== Work required ==
Without including any image, repeat every record exactly.

== Study material ==

[Start of Attachment]

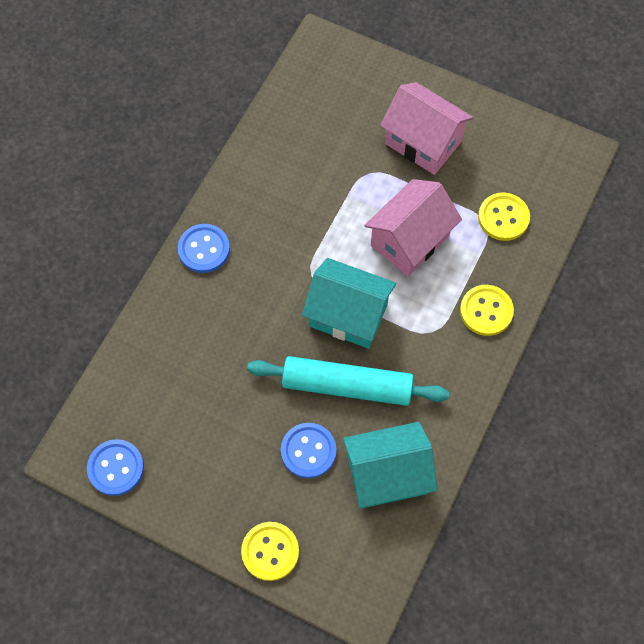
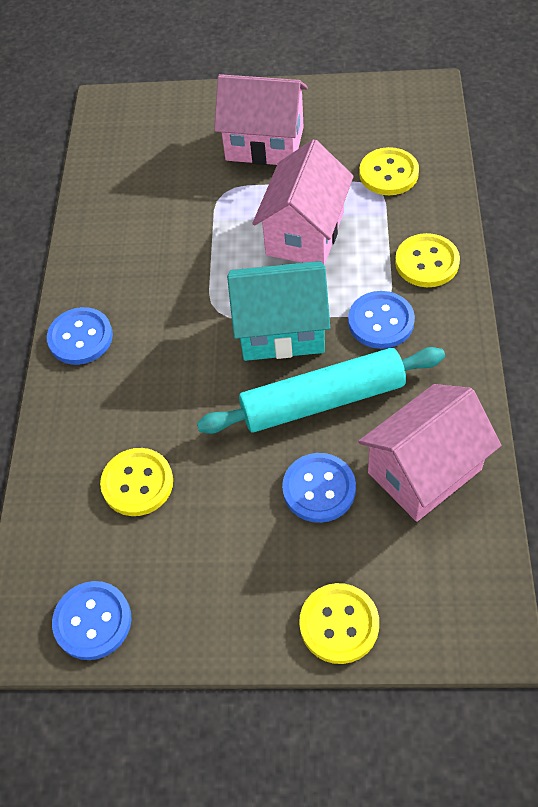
camera: 20 degrees left, 10 degrees down
(190, 384) = (137, 483): none -> yellow button
(387, 474) = (424, 471): turquoise house -> pink house
(423, 344) = (381, 321): none -> blue button

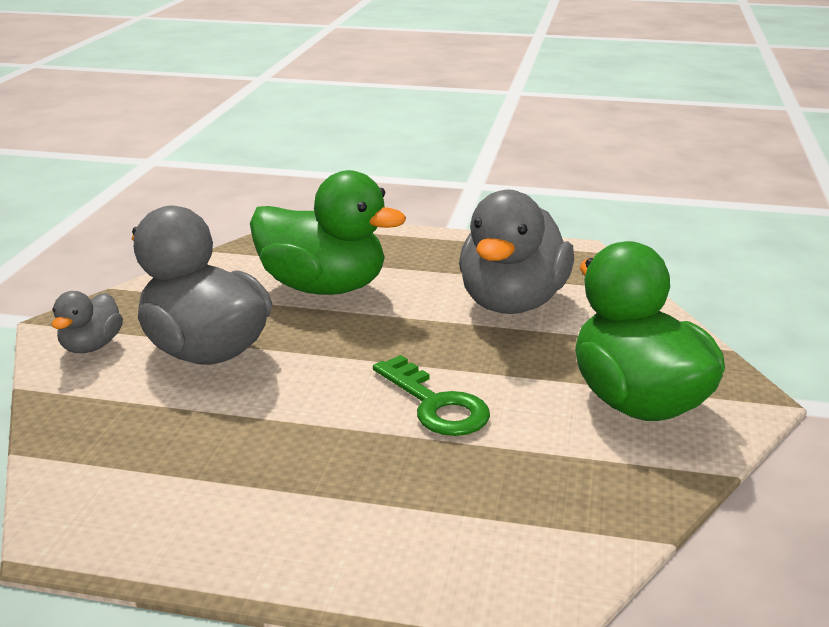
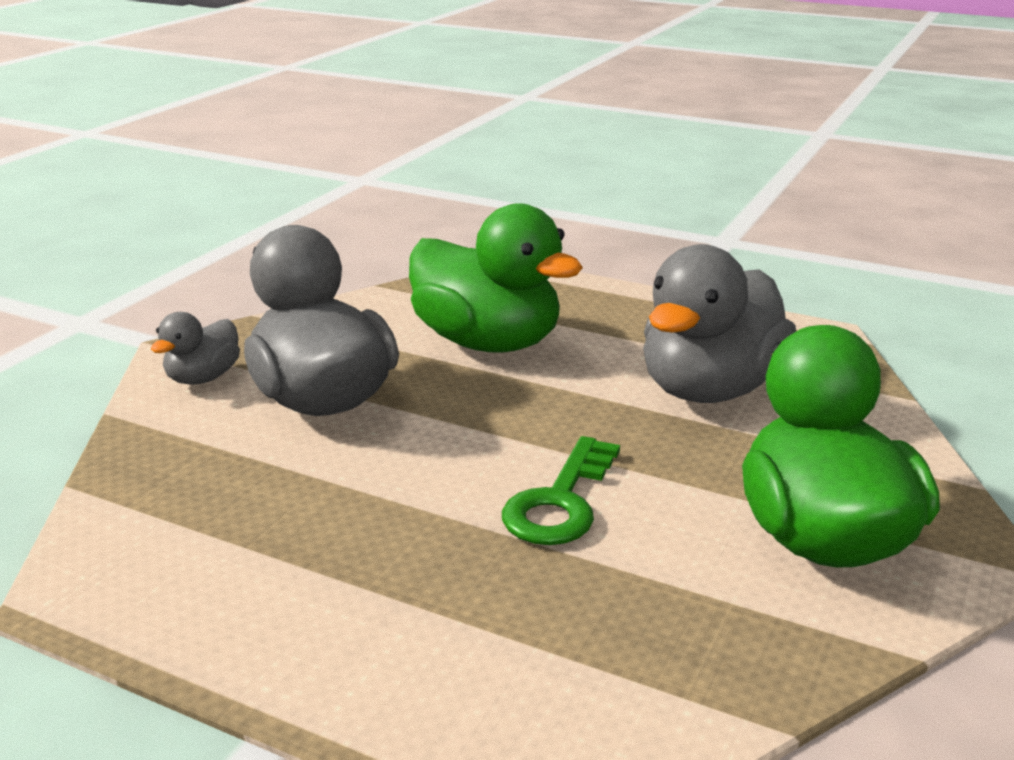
camera: 15 degrees right, 0 degrees up
(436, 404) = (560, 502): green key -> green key turned 45 degrees clockwise

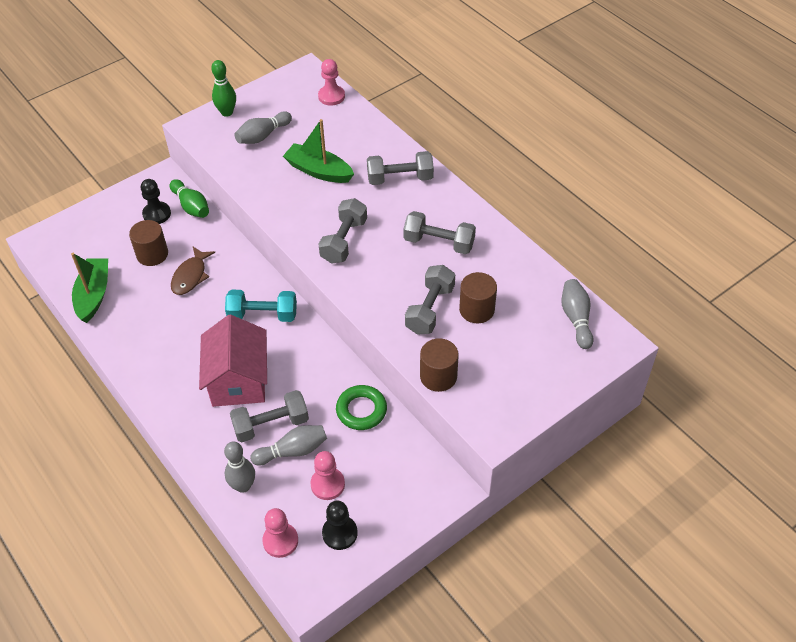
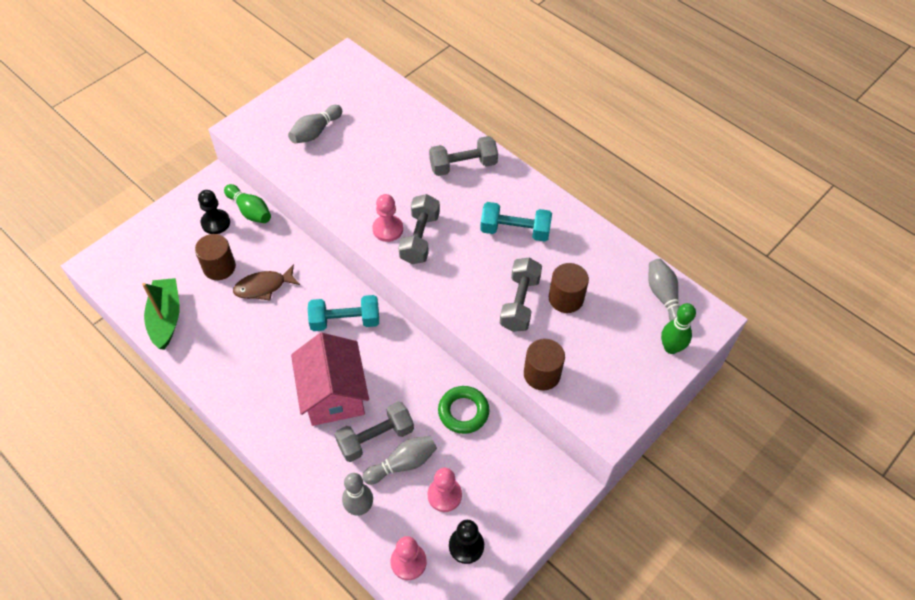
camera: 10 degrees left, 5 degrees up
(190, 276) = (263, 287): brown fish -> brown fish turned 60 degrees clockwise
(227, 112) = (273, 109): green bowling pin -> green bowling pin (671, 348)
(319, 171) = (380, 165): green boat -> none
(331, 96) = (377, 83): pink pawn -> pink pawn (388, 229)
(439, 243) = (515, 231): grey dumbbell -> turquoise dumbbell

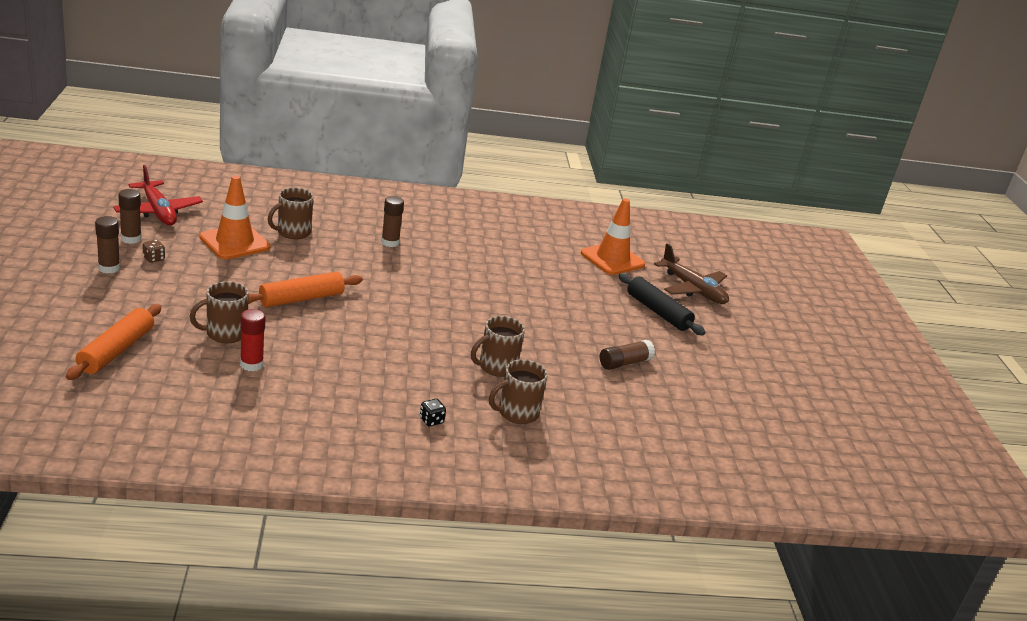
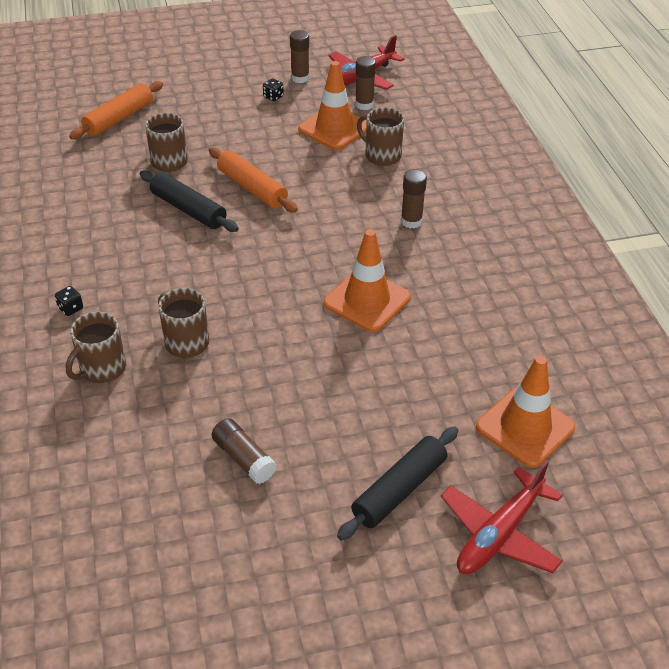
camera: 85 degrees right, 15 degrees up
(109, 268) = (243, 82): brown glue stick -> brown glue stick (364, 104)
(116, 350) = (119, 118): orange rolling pin -> orange rolling pin turned 60 degrees counterclockwise
(154, 259) = (273, 97): brown dice -> black dice
(251, 364) = (125, 185): red glue stick -> none
(315, 336) = (188, 209): none -> black rolling pin
(476, 281) = (367, 300): none -> orange traffic cone
(517, 413) = (102, 369): brown mug -> brown mug turned 105 degrees counterclockwise
(693, 289) = (499, 534): brown plane -> red plane

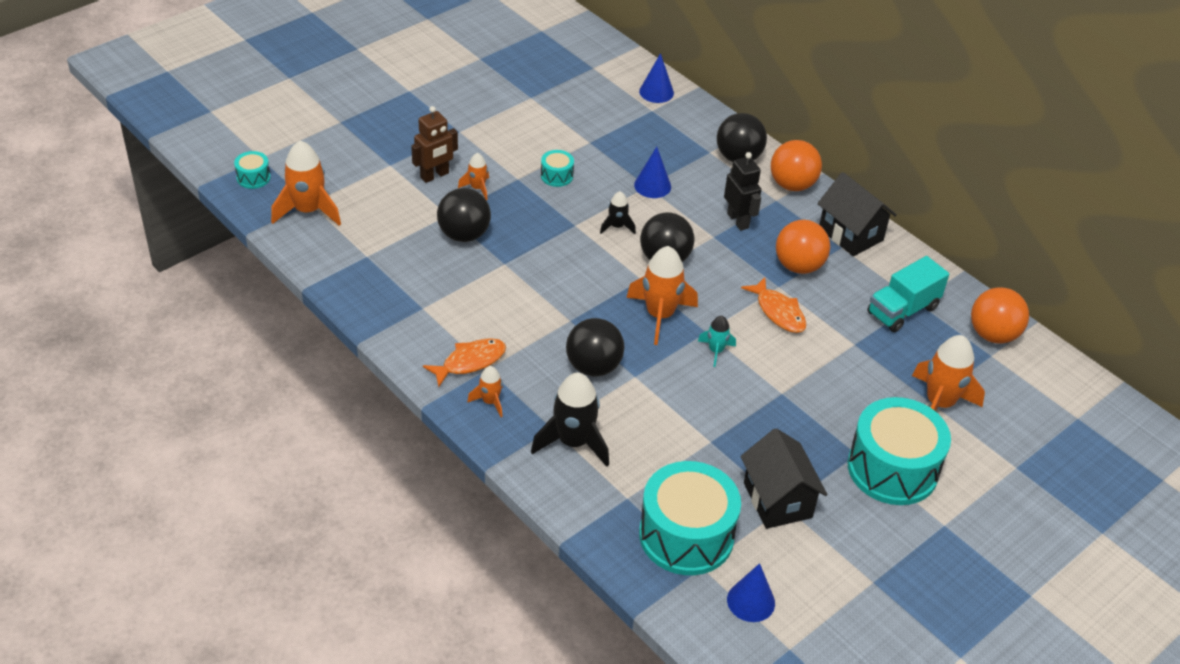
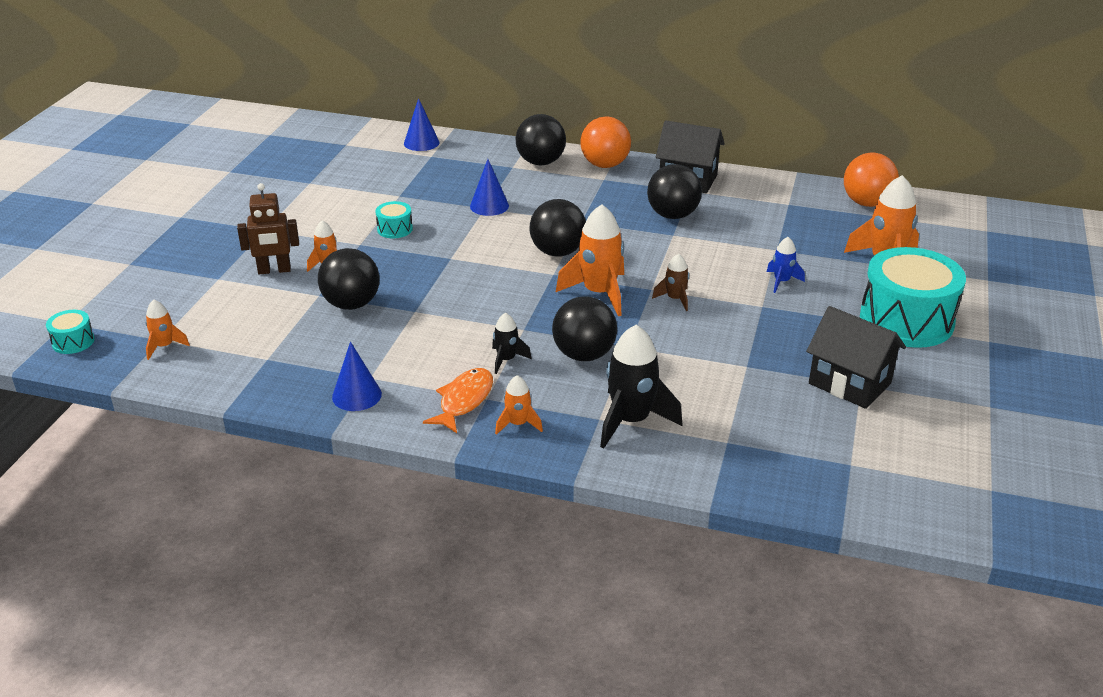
camera: 30 degrees left, 10 degrees down
(308, 211) = (164, 346): orange rocket -> orange rocket, size x0.52
(435, 176) = (274, 270): brown robot -> brown robot turned 60 degrees clockwise
(617, 226) = (490, 245): black rocket -> black rocket (506, 360)
(686, 535) = (809, 446): turquoise drum -> none
(716, 351) = (675, 299): turquoise rocket -> brown rocket
(738, 221) = (589, 203): black robot -> none
(751, 601) = (919, 469): blue cone -> blue cone (356, 395)
(778, 312) = (693, 252): orange fish -> none
(798, 266) = (672, 215): orange ball -> black ball
(824, 378) = (781, 281): none -> blue rocket
(902, 310) = (785, 213): turquoise truck -> none

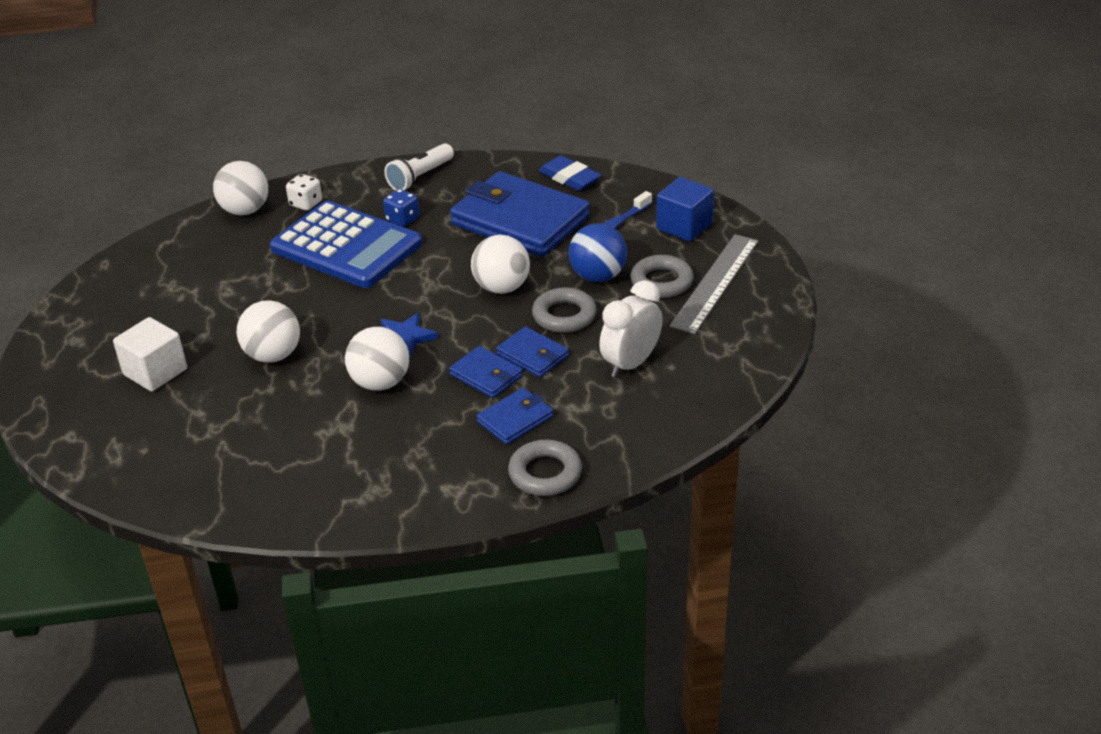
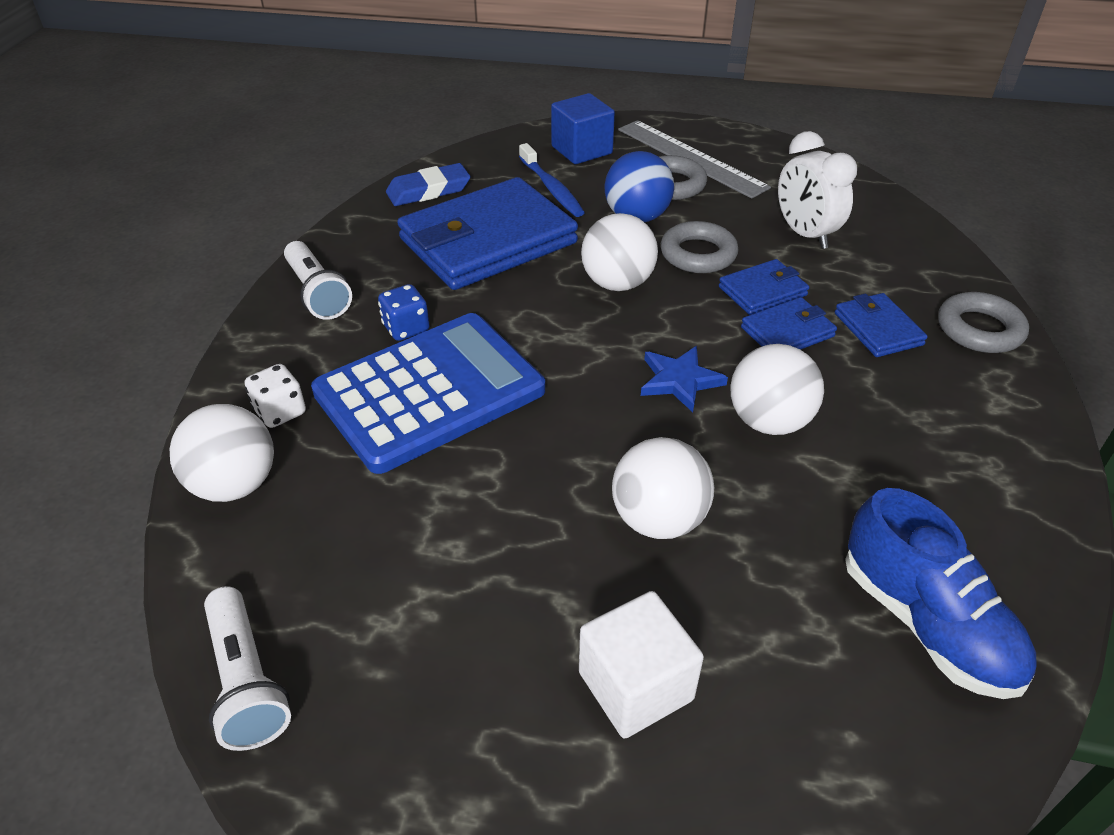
camera: 70 degrees left, 5 degrees up
(127, 259) = (247, 681): none -> white flashlight
(228, 470) = (926, 623): none -> blue shoe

[End of Attachment]

== Result of the exercise ==
camera: 20 degrees left, 10 degrees down
(190, 384) = (137, 483): none -> yellow button
(387, 474) = (424, 471): turquoise house -> pink house
(423, 344) = (381, 321): none -> blue button

camera: 15 degrees right, 0 degrees up
(436, 404) = (560, 502): green key -> green key turned 45 degrees clockwise

camera: 10 degrees left, 5 degrees up
(190, 276) = (263, 287): brown fish -> brown fish turned 60 degrees clockwise
(227, 112) = (273, 109): green bowling pin -> green bowling pin (671, 348)
(319, 171) = (380, 165): green boat -> none
(331, 96) = (377, 83): pink pawn -> pink pawn (388, 229)
(439, 243) = (515, 231): grey dumbbell -> turquoise dumbbell

camera: 85 degrees right, 15 degrees up
(109, 268) = (243, 82): brown glue stick -> brown glue stick (364, 104)
(116, 350) = (119, 118): orange rolling pin -> orange rolling pin turned 60 degrees counterclockwise
(154, 259) = (273, 97): brown dice -> black dice
(251, 364) = (125, 185): red glue stick -> none
(315, 336) = (188, 209): none -> black rolling pin
(476, 281) = (367, 300): none -> orange traffic cone
(517, 413) = (102, 369): brown mug -> brown mug turned 105 degrees counterclockwise
(693, 289) = (499, 534): brown plane -> red plane

camera: 30 degrees left, 10 degrees down
(308, 211) = (164, 346): orange rocket -> orange rocket, size x0.52
(435, 176) = (274, 270): brown robot -> brown robot turned 60 degrees clockwise
(617, 226) = (490, 245): black rocket -> black rocket (506, 360)
(686, 535) = (809, 446): turquoise drum -> none
(716, 351) = (675, 299): turquoise rocket -> brown rocket
(738, 221) = (589, 203): black robot -> none
(751, 601) = (919, 469): blue cone -> blue cone (356, 395)
(778, 312) = (693, 252): orange fish -> none
(798, 266) = (672, 215): orange ball -> black ball
(824, 378) = (781, 281): none -> blue rocket
(902, 310) = (785, 213): turquoise truck -> none

camera: 70 degrees left, 5 degrees up
(127, 259) = (247, 681): none -> white flashlight
(228, 470) = (926, 623): none -> blue shoe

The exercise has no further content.